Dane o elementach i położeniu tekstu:
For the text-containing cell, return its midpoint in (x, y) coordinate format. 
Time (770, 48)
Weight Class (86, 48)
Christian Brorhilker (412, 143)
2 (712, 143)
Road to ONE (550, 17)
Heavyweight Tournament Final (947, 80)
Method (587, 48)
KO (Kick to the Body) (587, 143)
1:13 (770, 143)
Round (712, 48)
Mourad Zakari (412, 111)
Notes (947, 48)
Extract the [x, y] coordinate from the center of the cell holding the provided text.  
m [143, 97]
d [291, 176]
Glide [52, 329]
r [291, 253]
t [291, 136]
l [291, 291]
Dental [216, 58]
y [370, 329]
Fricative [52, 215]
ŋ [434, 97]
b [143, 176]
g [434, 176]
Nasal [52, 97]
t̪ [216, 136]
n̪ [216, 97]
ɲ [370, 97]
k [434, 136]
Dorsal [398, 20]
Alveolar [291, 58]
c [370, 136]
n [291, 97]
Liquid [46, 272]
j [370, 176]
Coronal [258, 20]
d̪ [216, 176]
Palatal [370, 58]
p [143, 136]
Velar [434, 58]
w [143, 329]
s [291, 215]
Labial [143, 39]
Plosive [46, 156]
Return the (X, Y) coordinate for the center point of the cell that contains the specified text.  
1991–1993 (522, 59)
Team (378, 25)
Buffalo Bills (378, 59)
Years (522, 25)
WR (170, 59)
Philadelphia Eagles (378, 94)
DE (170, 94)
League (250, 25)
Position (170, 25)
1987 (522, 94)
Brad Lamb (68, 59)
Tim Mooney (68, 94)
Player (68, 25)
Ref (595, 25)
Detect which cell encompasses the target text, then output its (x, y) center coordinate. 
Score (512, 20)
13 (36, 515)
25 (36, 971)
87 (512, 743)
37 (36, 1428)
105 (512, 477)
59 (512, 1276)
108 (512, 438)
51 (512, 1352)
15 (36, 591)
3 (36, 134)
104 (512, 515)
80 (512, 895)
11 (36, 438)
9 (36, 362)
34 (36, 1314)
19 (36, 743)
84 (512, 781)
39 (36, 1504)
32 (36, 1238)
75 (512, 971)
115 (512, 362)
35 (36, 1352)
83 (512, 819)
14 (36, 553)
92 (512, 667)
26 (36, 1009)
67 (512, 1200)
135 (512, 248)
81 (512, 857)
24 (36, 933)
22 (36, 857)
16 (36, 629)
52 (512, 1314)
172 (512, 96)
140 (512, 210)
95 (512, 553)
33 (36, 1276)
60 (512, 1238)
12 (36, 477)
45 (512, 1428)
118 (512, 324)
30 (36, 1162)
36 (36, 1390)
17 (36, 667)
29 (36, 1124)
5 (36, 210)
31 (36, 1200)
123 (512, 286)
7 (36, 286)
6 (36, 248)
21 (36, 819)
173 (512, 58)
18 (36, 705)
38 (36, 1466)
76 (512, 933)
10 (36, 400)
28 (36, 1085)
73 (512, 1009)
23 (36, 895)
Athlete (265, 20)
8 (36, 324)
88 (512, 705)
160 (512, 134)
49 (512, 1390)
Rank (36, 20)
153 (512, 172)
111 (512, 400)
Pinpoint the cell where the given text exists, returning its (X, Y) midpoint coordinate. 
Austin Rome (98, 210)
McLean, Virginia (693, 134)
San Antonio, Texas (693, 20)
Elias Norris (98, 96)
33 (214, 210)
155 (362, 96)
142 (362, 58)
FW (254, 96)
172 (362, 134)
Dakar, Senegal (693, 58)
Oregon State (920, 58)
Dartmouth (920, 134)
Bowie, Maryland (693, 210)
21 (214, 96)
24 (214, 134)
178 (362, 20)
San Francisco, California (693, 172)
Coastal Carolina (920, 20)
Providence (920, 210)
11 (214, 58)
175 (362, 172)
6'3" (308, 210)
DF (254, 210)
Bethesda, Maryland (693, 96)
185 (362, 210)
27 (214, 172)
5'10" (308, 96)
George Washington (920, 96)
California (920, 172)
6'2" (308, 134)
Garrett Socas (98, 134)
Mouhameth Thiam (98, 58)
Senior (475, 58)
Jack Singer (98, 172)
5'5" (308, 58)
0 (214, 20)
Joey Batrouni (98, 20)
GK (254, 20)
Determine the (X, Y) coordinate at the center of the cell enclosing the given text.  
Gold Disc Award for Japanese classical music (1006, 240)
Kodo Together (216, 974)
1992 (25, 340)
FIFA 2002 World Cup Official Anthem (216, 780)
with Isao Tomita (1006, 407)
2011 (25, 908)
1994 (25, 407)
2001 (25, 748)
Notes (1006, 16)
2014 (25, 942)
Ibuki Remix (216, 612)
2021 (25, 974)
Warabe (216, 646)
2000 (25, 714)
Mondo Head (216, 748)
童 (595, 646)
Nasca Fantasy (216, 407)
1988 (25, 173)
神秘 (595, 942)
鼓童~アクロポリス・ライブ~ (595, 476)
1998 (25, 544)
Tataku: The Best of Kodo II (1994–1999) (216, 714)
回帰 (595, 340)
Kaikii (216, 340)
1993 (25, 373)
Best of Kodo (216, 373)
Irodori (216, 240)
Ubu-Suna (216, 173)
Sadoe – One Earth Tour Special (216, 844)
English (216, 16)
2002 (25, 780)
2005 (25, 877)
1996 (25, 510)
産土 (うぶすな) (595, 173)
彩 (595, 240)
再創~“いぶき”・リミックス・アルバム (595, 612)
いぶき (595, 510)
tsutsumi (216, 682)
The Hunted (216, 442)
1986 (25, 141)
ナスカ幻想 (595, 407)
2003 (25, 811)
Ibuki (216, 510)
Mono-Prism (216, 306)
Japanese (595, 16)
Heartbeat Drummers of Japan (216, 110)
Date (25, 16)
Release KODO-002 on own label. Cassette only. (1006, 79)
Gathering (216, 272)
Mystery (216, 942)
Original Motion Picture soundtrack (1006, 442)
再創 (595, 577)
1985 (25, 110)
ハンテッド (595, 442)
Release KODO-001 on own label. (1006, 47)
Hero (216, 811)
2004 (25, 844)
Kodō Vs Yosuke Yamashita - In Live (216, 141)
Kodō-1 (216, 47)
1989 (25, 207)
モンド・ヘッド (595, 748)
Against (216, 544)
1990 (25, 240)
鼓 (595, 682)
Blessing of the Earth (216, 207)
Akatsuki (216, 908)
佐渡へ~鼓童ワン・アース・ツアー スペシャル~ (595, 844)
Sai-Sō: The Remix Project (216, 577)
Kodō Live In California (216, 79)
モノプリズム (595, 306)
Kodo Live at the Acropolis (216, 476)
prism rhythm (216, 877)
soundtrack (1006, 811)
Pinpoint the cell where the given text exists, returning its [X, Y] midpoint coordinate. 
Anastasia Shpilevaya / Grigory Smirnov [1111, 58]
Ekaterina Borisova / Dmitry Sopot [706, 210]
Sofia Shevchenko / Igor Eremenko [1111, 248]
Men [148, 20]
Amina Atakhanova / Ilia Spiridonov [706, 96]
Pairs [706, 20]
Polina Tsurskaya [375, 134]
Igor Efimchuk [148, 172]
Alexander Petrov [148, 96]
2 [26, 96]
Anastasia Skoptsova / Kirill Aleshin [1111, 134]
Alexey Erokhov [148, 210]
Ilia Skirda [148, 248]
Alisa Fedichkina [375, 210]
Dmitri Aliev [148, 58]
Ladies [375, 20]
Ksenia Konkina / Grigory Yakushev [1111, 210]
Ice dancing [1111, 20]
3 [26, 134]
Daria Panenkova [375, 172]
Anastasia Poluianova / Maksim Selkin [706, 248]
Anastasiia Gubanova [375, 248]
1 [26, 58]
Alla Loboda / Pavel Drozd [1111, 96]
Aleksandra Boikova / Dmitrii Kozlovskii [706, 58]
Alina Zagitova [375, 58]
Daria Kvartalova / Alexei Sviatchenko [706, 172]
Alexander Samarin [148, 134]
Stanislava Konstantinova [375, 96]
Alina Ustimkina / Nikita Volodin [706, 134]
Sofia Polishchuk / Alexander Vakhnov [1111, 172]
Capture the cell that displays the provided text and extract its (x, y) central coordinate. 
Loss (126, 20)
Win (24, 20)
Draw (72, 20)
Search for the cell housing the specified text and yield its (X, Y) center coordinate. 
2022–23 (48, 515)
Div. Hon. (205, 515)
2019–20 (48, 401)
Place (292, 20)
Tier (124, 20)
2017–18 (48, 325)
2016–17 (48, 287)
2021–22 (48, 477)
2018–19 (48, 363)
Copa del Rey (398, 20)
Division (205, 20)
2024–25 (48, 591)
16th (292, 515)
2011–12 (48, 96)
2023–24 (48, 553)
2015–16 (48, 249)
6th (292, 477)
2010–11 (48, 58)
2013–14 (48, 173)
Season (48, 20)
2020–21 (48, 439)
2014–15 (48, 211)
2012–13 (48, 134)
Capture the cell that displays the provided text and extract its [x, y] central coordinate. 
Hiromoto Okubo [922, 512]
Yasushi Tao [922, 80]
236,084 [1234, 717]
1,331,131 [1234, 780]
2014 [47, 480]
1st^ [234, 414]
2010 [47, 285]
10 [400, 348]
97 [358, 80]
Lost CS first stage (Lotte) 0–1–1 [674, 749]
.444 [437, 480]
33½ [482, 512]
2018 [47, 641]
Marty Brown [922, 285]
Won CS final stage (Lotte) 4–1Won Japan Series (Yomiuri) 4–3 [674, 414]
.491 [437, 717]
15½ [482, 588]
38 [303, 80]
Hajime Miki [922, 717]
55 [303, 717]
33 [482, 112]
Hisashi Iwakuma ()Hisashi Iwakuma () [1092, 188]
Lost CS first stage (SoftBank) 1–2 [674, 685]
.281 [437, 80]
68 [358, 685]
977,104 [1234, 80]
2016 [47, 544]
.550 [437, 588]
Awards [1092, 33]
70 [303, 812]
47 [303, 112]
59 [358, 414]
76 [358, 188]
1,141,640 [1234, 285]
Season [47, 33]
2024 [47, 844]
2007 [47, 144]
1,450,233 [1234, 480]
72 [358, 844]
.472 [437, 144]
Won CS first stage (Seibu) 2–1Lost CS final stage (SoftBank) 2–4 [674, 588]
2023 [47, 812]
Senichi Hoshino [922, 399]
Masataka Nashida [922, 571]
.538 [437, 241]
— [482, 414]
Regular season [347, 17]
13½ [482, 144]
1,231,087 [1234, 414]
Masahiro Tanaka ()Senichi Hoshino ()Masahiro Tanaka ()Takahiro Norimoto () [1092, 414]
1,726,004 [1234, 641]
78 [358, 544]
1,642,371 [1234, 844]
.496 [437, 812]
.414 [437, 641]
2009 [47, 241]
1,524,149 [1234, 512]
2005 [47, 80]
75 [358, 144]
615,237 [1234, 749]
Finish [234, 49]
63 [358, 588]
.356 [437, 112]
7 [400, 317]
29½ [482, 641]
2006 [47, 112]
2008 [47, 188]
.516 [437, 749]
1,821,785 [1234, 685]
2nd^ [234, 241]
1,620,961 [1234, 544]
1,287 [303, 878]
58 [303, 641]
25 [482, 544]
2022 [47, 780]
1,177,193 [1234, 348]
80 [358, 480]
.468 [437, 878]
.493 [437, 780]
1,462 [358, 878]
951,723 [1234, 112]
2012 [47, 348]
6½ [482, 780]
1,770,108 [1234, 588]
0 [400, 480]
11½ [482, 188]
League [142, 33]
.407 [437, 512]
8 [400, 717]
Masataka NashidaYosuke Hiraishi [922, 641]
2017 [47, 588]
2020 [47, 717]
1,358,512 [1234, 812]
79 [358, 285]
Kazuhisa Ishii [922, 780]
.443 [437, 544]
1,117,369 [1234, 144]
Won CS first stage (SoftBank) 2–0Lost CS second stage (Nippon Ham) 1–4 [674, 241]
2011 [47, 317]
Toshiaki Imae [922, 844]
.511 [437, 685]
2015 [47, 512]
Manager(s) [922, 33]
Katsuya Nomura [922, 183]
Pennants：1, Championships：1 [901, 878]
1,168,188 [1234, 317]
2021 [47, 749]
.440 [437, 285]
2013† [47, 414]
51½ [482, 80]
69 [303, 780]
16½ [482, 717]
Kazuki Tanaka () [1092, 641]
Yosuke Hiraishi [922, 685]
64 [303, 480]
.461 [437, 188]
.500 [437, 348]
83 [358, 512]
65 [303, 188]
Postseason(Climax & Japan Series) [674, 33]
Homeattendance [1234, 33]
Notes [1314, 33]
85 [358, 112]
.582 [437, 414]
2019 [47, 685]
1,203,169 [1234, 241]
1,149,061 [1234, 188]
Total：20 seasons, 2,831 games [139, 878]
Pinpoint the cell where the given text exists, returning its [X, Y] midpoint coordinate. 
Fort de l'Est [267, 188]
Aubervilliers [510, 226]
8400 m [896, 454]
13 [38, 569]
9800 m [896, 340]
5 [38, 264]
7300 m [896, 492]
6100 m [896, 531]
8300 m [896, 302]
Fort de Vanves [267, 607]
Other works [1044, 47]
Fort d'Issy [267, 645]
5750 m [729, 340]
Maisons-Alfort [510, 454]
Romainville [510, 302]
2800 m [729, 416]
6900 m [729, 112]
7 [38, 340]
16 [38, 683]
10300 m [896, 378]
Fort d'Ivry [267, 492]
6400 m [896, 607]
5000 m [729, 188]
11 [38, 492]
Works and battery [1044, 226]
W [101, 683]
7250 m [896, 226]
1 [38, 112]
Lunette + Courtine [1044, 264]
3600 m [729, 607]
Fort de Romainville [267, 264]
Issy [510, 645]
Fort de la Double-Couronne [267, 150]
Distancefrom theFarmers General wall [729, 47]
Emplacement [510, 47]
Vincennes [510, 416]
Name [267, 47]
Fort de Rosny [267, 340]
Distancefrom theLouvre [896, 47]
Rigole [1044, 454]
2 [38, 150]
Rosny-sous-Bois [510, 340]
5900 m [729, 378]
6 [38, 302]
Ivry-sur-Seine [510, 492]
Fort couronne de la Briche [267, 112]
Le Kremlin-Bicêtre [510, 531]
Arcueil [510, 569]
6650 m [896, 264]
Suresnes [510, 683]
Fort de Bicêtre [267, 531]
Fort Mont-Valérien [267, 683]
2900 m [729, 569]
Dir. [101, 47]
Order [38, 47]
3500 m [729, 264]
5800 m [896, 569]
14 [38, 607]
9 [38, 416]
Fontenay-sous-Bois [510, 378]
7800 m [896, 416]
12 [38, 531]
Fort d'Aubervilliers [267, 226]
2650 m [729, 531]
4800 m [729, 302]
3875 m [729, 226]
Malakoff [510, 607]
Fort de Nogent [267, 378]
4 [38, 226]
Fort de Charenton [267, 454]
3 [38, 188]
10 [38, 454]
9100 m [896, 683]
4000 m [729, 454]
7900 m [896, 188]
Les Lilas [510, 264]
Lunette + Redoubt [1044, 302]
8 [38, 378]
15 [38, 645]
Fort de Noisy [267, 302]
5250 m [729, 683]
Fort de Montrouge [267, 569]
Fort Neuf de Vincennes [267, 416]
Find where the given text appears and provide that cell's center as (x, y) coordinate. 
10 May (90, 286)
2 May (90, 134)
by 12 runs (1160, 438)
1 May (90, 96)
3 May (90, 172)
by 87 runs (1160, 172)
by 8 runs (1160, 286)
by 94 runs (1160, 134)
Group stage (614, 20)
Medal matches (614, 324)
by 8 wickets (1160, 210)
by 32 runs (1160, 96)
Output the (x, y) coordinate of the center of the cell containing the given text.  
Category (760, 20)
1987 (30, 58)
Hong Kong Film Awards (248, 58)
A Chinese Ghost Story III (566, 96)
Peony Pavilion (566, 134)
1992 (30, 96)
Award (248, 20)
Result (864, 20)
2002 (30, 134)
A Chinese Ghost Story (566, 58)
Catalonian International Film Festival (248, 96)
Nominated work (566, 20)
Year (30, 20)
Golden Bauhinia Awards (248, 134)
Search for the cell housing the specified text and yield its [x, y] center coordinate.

### Polecenie
Czy możesz wiernie powtórzyć materiał, zaczynając od jego początku i kończąc na wierszu zawierającym "111 (512, 400)", łącznie z tym wierszem?

### Wykonane zadanie
For the text-containing cell, return its midpoint in (x, y) coordinate format. 
Time (770, 48)
Weight Class (86, 48)
Christian Brorhilker (412, 143)
2 (712, 143)
Road to ONE (550, 17)
Heavyweight Tournament Final (947, 80)
Method (587, 48)
KO (Kick to the Body) (587, 143)
1:13 (770, 143)
Round (712, 48)
Mourad Zakari (412, 111)
Notes (947, 48)
Extract the [x, y] coordinate from the center of the cell holding the provided text.  
m [143, 97]
d [291, 176]
Glide [52, 329]
r [291, 253]
t [291, 136]
l [291, 291]
Dental [216, 58]
y [370, 329]
Fricative [52, 215]
ŋ [434, 97]
b [143, 176]
g [434, 176]
Nasal [52, 97]
t̪ [216, 136]
n̪ [216, 97]
ɲ [370, 97]
k [434, 136]
Dorsal [398, 20]
Alveolar [291, 58]
c [370, 136]
n [291, 97]
Liquid [46, 272]
j [370, 176]
Coronal [258, 20]
d̪ [216, 176]
Palatal [370, 58]
p [143, 136]
Velar [434, 58]
w [143, 329]
s [291, 215]
Labial [143, 39]
Plosive [46, 156]
Return the (X, Y) coordinate for the center point of the cell that contains the specified text.  
1991–1993 (522, 59)
Team (378, 25)
Buffalo Bills (378, 59)
Years (522, 25)
WR (170, 59)
Philadelphia Eagles (378, 94)
DE (170, 94)
League (250, 25)
Position (170, 25)
1987 (522, 94)
Brad Lamb (68, 59)
Tim Mooney (68, 94)
Player (68, 25)
Ref (595, 25)
Detect which cell encompasses the target text, then output its (x, y) center coordinate. 
Score (512, 20)
13 (36, 515)
25 (36, 971)
87 (512, 743)
37 (36, 1428)
105 (512, 477)
59 (512, 1276)
108 (512, 438)
51 (512, 1352)
15 (36, 591)
3 (36, 134)
104 (512, 515)
80 (512, 895)
11 (36, 438)
9 (36, 362)
34 (36, 1314)
19 (36, 743)
84 (512, 781)
39 (36, 1504)
32 (36, 1238)
75 (512, 971)
115 (512, 362)
35 (36, 1352)
83 (512, 819)
14 (36, 553)
92 (512, 667)
26 (36, 1009)
67 (512, 1200)
135 (512, 248)
81 (512, 857)
24 (36, 933)
22 (36, 857)
16 (36, 629)
52 (512, 1314)
172 (512, 96)
140 (512, 210)
95 (512, 553)
33 (36, 1276)
60 (512, 1238)
12 (36, 477)
45 (512, 1428)
118 (512, 324)
30 (36, 1162)
36 (36, 1390)
17 (36, 667)
29 (36, 1124)
5 (36, 210)
31 (36, 1200)
123 (512, 286)
7 (36, 286)
6 (36, 248)
21 (36, 819)
173 (512, 58)
18 (36, 705)
38 (36, 1466)
76 (512, 933)
10 (36, 400)
28 (36, 1085)
73 (512, 1009)
23 (36, 895)
Athlete (265, 20)
8 (36, 324)
88 (512, 705)
160 (512, 134)
49 (512, 1390)
Rank (36, 20)
153 (512, 172)
111 (512, 400)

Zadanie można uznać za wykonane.